# [INPUT RECORDS]
= Beginning of Section =
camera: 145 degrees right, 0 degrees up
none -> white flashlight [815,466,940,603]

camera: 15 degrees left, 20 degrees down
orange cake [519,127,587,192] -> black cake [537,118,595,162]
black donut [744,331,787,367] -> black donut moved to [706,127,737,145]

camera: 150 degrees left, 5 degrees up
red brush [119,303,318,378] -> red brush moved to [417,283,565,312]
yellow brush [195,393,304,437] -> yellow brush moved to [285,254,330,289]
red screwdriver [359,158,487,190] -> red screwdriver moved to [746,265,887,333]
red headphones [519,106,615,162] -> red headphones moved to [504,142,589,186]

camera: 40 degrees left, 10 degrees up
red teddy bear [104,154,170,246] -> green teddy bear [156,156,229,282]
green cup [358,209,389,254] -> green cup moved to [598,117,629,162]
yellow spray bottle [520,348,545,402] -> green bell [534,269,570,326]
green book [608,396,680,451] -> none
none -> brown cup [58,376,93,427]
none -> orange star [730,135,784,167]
= End of Section =
Counting the line that contains "yellow brush [195,393,304,437]" as the first, copy exactly every line through the end of the records, and nothing else.

yellow brush [195,393,304,437] -> yellow brush moved to [285,254,330,289]
red screwdriver [359,158,487,190] -> red screwdriver moved to [746,265,887,333]
red headphones [519,106,615,162] -> red headphones moved to [504,142,589,186]

camera: 40 degrees left, 10 degrees up
red teddy bear [104,154,170,246] -> green teddy bear [156,156,229,282]
green cup [358,209,389,254] -> green cup moved to [598,117,629,162]
yellow spray bottle [520,348,545,402] -> green bell [534,269,570,326]
green book [608,396,680,451] -> none
none -> brown cup [58,376,93,427]
none -> orange star [730,135,784,167]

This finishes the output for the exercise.